## What is expected:
Output exactly the lines from the one with "IC2: PIC12F675 -> PIC12F683" through the last line of the data below, both included, and nothing more.

## Before and after images:
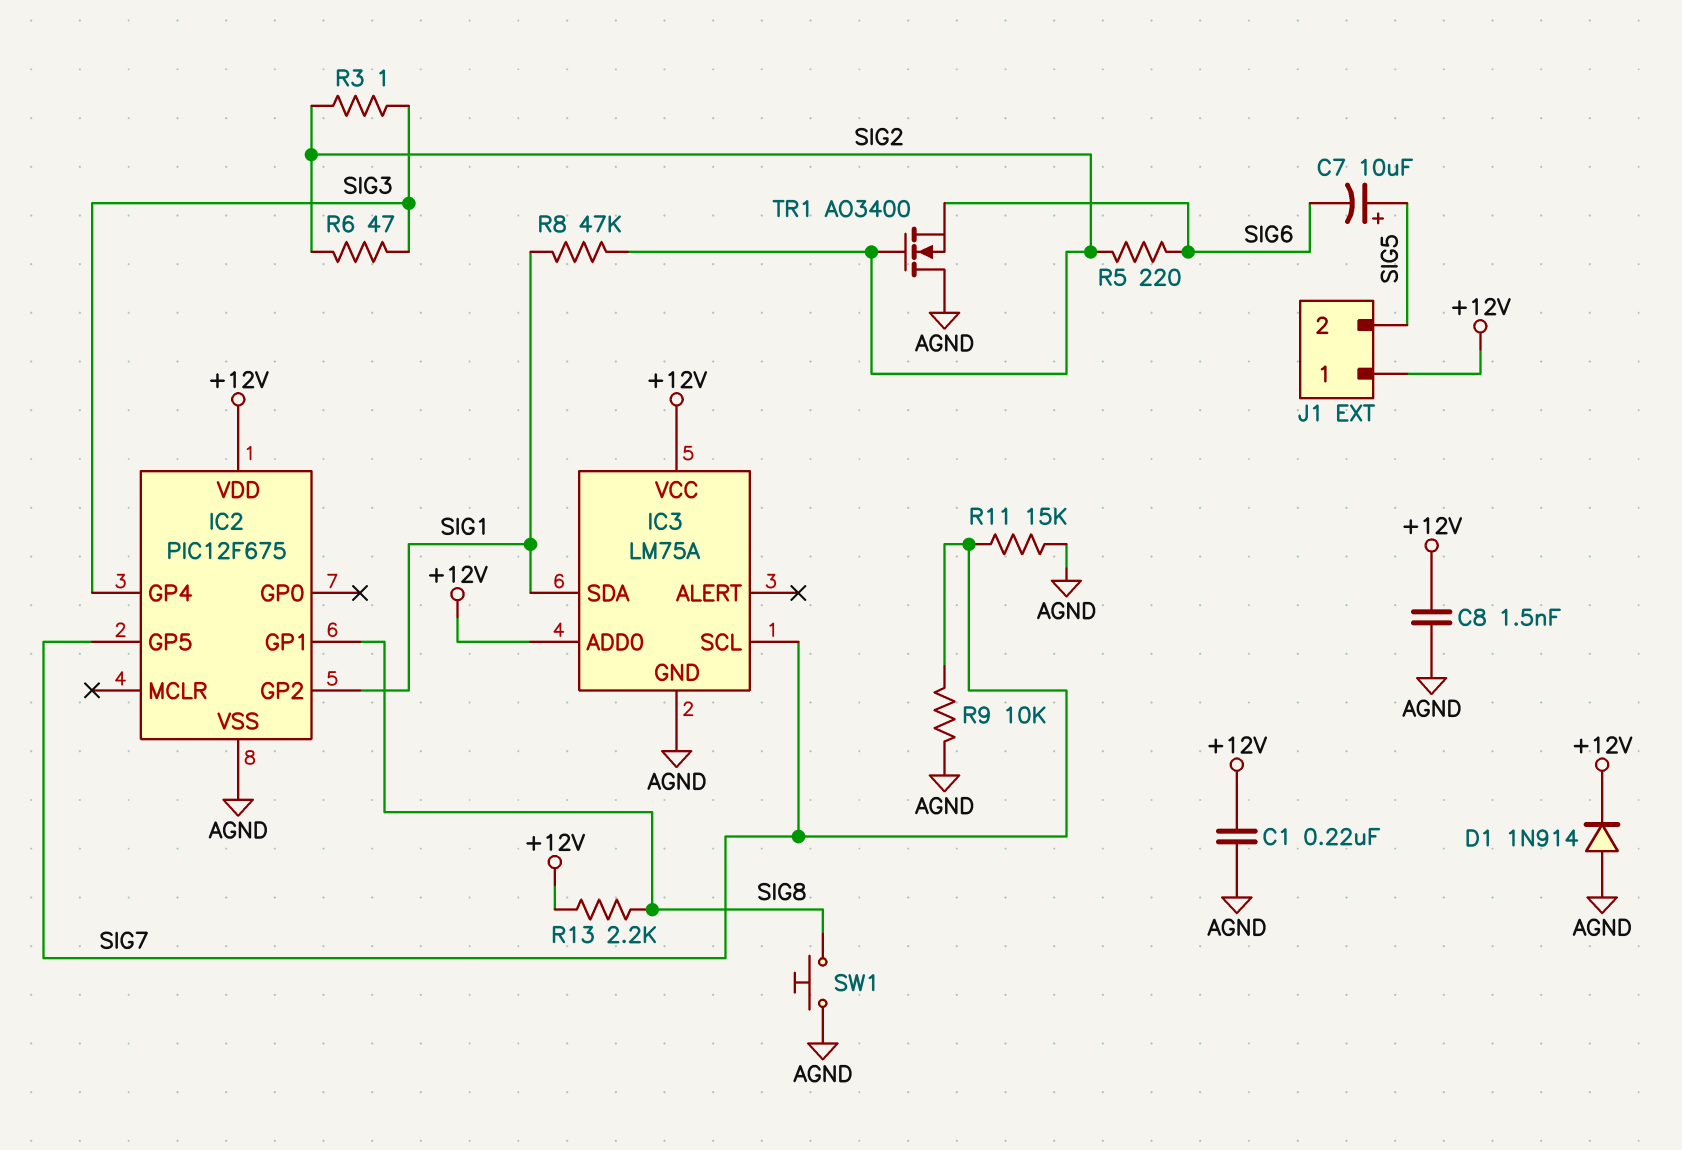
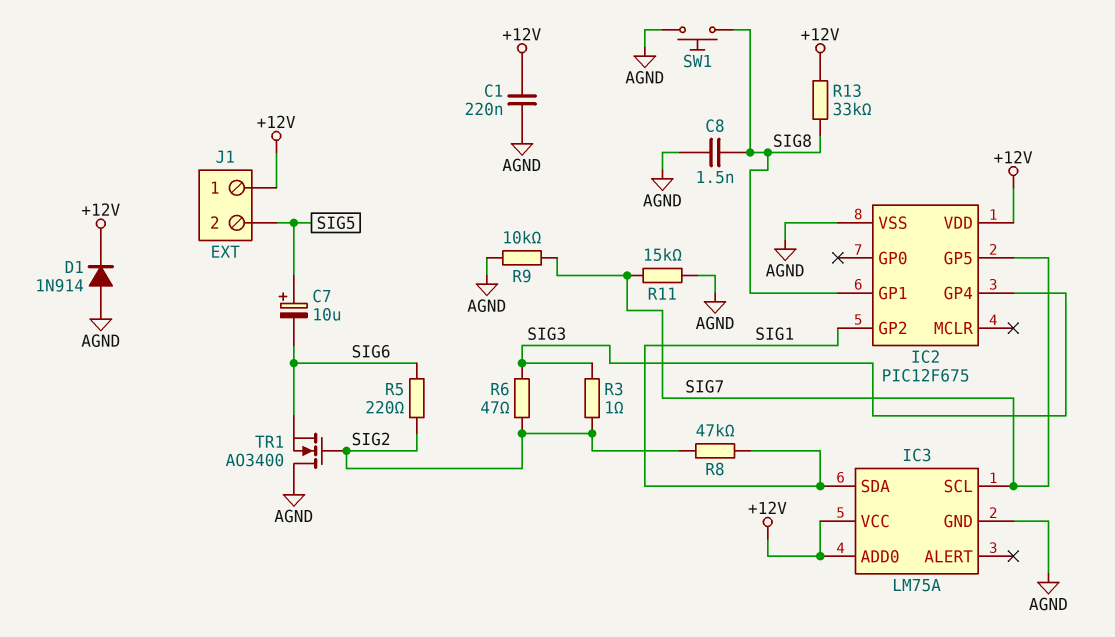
C8: 1.5nF (+12V, AGND) -> 1.5nF (AGND, SIG8)
R13: 2.2k (+12V, SIG8) -> 33k (+12V, SIG8)

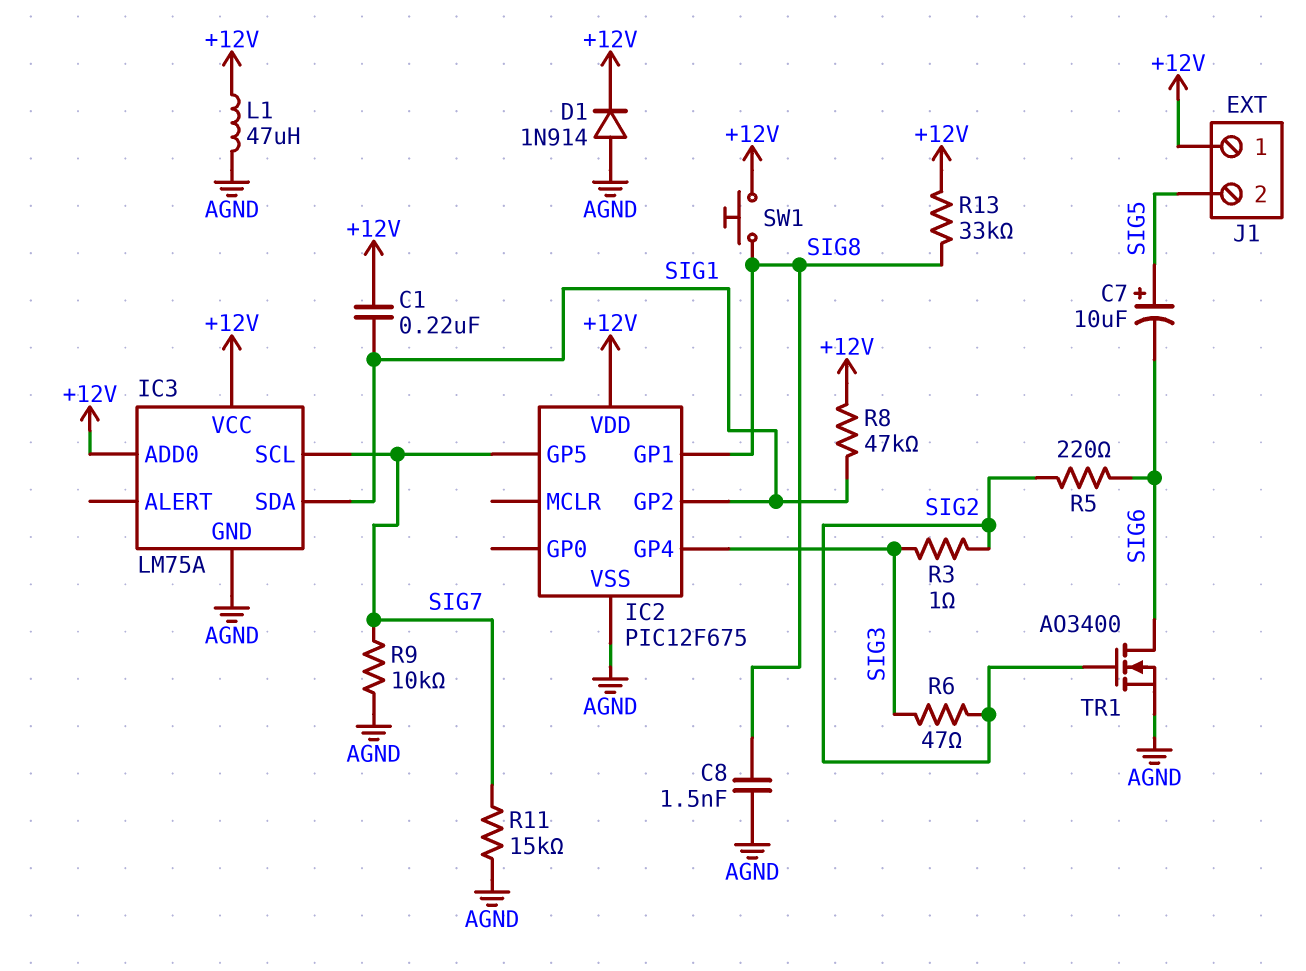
C1: 220nF (+12V, AGND) -> 220nF (+12V, SIG1)
L1: none -> 47uH (+12V, AGND)
R8: 47k (SIG1, SIG2) -> 47k (+12V, SIG1)
SW1: button (AGND, SIG8) -> button (+12V, SIG8)
TR1: NMOS AO3400 (G SIG2, D AGND, S SIG6) -> NMOS AO3400 (G SIG2, D SIG6, S AGND)

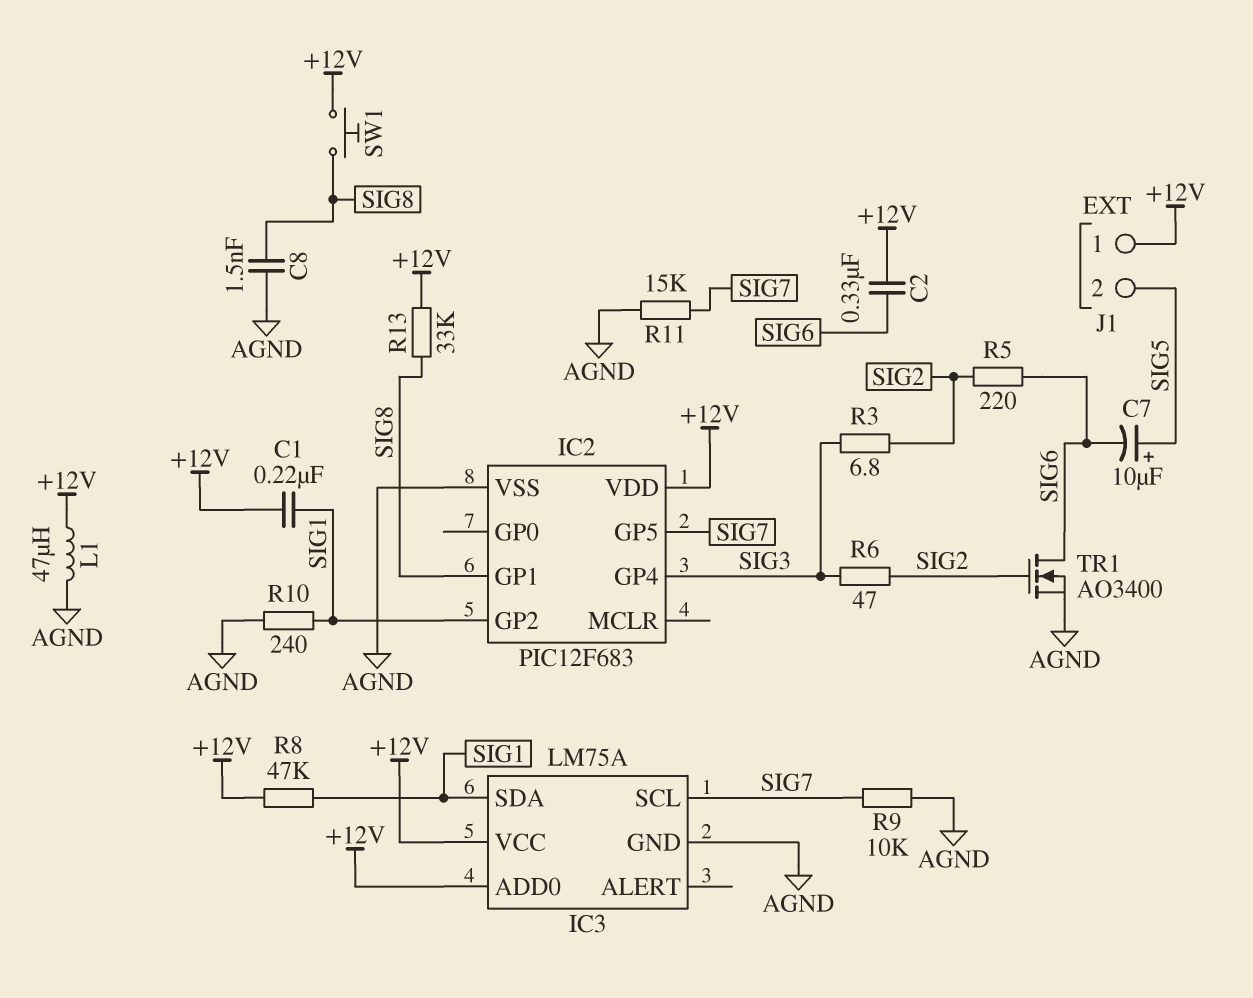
C2: none -> 330nF (+12V, SIG6)
D1: diode 1N914 (A AGND, K +12V) -> none
IC2: PIC12F675 -> PIC12F683
R3: 1 (SIG2, SIG3) -> 6.8 (SIG2, SIG3)
R10: none -> 240 (AGND, SIG1)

## Solution to the problem:
IC2: PIC12F675 -> PIC12F683
R3: 1 (SIG2, SIG3) -> 6.8 (SIG2, SIG3)
R10: none -> 240 (AGND, SIG1)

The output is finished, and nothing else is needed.